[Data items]
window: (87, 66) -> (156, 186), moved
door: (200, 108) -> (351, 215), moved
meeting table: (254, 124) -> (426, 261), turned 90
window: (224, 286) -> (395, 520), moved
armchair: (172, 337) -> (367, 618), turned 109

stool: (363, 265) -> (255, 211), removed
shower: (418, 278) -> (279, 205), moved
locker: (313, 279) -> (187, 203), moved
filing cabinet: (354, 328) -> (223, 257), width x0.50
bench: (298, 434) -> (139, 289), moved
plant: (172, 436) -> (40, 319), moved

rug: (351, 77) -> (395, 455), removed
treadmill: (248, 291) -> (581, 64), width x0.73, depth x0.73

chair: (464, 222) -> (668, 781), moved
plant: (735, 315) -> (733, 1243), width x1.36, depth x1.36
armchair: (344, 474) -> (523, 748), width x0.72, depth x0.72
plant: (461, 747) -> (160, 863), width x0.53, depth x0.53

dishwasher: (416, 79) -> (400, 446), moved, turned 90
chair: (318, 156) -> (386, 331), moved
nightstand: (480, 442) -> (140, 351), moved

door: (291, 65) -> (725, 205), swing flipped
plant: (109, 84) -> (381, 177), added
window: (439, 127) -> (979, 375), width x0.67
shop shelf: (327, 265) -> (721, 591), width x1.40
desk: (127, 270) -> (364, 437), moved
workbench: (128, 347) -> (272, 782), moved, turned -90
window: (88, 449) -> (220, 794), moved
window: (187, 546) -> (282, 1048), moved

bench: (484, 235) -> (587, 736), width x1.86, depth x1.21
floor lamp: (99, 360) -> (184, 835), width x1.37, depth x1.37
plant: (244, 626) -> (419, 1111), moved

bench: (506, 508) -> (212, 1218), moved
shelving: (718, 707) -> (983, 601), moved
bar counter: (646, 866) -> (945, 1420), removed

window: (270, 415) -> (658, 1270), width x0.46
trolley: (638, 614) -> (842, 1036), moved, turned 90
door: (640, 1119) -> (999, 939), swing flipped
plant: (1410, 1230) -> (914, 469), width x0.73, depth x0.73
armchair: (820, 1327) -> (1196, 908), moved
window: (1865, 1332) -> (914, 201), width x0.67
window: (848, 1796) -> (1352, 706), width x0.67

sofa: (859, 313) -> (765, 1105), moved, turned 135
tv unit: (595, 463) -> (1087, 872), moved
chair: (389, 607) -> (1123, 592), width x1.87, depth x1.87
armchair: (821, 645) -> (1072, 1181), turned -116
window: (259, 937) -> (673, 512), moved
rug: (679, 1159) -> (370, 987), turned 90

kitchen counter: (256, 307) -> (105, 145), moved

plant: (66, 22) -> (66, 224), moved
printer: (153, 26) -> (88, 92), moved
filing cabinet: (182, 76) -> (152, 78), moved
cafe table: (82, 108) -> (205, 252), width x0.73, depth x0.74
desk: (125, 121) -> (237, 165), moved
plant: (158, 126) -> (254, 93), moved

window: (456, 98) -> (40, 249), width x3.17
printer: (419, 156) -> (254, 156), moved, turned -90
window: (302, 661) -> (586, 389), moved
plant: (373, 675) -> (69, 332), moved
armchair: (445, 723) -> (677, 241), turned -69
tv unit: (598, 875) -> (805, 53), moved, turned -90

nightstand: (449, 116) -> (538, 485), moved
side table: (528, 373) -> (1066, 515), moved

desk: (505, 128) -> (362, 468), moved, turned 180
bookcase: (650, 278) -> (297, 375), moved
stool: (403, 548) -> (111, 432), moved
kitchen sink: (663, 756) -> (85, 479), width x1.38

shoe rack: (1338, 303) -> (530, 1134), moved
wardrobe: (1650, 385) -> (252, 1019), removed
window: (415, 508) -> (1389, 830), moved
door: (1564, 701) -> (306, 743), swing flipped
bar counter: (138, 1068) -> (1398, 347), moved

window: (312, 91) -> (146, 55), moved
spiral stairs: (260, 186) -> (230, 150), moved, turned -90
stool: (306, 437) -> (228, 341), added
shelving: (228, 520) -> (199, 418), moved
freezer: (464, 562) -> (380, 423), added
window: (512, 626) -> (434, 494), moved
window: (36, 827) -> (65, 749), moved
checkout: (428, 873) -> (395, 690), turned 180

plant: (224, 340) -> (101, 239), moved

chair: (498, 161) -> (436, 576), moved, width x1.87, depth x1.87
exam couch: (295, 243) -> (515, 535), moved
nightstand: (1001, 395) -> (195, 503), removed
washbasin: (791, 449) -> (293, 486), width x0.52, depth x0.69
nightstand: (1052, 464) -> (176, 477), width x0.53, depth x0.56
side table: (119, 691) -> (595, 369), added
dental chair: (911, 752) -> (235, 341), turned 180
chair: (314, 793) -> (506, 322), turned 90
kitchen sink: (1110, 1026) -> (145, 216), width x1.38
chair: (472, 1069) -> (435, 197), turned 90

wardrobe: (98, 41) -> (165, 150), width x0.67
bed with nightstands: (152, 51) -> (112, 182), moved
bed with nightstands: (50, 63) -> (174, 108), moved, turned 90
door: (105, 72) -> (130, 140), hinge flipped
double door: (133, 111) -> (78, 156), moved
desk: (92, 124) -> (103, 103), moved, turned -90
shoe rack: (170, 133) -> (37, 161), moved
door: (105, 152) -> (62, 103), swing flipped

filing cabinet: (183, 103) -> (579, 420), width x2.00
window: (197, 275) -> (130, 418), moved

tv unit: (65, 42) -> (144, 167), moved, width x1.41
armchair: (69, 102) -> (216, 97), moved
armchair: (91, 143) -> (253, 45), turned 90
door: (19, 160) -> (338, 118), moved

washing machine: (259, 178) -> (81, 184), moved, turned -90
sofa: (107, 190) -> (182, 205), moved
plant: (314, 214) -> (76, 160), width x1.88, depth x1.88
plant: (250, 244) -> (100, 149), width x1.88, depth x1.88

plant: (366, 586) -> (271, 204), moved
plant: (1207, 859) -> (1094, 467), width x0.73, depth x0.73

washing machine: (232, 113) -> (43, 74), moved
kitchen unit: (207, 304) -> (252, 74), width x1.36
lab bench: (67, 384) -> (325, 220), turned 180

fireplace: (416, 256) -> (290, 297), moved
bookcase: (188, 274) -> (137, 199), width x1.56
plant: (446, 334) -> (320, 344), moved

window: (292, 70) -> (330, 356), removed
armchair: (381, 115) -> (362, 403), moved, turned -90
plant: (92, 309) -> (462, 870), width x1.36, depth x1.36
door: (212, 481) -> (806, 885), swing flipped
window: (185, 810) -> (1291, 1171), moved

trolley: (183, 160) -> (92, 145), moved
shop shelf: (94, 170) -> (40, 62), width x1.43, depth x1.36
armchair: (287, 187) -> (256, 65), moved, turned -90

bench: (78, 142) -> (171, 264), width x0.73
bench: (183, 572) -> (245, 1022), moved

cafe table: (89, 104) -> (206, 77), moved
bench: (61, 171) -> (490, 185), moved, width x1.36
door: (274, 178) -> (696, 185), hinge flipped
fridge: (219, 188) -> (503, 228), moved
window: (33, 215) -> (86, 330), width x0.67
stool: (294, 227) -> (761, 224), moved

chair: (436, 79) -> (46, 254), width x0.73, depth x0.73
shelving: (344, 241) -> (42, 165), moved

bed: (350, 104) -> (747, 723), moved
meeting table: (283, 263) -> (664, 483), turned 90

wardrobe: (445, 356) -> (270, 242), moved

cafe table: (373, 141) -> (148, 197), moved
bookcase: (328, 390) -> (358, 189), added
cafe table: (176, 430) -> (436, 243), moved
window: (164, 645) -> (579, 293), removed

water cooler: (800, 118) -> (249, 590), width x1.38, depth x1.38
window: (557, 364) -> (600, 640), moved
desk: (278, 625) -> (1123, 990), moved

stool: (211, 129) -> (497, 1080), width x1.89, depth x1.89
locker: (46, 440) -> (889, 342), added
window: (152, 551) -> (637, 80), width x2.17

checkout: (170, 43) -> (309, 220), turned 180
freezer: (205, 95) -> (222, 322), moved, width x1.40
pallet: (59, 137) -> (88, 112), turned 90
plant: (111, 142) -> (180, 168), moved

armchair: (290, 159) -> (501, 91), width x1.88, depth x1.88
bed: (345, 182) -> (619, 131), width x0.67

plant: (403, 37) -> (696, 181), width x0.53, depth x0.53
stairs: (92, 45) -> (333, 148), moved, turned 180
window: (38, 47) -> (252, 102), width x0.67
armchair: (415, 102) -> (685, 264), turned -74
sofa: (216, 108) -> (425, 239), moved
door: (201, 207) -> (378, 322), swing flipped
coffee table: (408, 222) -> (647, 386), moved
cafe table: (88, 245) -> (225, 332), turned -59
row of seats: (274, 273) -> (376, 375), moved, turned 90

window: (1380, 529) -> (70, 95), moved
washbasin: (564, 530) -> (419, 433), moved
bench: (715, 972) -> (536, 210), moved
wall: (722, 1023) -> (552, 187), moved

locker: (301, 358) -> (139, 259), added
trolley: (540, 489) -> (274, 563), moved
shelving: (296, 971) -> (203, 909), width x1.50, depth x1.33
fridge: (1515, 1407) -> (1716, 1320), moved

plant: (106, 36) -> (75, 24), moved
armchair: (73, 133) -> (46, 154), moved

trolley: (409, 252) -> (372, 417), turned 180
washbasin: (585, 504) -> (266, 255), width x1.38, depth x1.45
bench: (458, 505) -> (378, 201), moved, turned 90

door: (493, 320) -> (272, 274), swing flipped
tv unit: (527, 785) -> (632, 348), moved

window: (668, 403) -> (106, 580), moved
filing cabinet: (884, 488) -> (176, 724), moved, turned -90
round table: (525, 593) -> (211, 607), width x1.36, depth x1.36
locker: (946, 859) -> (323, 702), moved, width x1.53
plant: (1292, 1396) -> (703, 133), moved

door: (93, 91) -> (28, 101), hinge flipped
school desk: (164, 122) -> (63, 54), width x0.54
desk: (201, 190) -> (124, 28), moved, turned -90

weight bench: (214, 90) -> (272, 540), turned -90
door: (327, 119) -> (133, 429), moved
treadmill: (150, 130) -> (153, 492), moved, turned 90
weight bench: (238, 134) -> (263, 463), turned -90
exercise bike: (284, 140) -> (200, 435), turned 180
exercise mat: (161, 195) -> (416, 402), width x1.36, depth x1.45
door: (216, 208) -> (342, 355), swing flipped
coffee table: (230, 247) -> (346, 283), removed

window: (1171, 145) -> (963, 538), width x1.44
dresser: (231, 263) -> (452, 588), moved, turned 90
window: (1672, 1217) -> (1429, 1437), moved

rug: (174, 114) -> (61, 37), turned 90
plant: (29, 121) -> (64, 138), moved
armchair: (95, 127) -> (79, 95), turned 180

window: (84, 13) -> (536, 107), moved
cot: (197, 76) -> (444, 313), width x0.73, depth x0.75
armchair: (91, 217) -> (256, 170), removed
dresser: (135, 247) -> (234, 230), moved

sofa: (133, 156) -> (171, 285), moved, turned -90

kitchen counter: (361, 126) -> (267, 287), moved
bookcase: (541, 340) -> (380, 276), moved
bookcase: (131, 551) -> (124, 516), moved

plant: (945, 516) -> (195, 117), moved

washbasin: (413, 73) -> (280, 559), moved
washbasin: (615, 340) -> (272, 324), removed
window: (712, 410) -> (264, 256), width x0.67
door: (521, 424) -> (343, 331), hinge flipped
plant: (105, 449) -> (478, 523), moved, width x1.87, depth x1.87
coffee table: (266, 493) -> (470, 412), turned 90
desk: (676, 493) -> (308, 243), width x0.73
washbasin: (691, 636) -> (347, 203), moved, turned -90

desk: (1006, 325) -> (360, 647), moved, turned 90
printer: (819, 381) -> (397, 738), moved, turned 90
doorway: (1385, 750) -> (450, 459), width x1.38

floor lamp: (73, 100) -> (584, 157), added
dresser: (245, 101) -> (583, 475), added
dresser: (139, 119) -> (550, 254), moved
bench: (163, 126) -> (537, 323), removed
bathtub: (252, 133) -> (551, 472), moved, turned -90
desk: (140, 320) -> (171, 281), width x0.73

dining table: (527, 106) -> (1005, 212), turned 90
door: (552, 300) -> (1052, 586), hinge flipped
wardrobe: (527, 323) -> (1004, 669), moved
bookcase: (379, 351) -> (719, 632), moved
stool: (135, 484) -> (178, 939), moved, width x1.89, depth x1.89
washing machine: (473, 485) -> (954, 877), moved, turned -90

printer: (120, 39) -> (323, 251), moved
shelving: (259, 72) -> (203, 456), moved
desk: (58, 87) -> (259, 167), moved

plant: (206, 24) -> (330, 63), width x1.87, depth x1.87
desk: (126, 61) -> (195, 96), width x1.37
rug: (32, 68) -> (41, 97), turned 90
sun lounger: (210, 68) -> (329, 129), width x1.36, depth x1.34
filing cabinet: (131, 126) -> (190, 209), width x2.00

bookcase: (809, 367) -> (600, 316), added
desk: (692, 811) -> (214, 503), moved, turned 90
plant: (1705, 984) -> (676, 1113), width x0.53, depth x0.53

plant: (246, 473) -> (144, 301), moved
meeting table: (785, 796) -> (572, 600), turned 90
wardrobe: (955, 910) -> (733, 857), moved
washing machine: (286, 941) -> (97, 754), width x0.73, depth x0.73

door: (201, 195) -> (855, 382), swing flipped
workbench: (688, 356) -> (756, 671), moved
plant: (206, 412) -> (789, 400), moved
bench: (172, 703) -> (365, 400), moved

- **EXERCISE REQUIREMENTS**
Check each line of the records for the word "filing" and extract those that contain it.

- **EXERCISE RESULT**
filing cabinet: (354, 328) -> (223, 257), width x0.50
filing cabinet: (182, 76) -> (152, 78), moved
filing cabinet: (183, 103) -> (579, 420), width x2.00
filing cabinet: (884, 488) -> (176, 724), moved, turned -90
filing cabinet: (131, 126) -> (190, 209), width x2.00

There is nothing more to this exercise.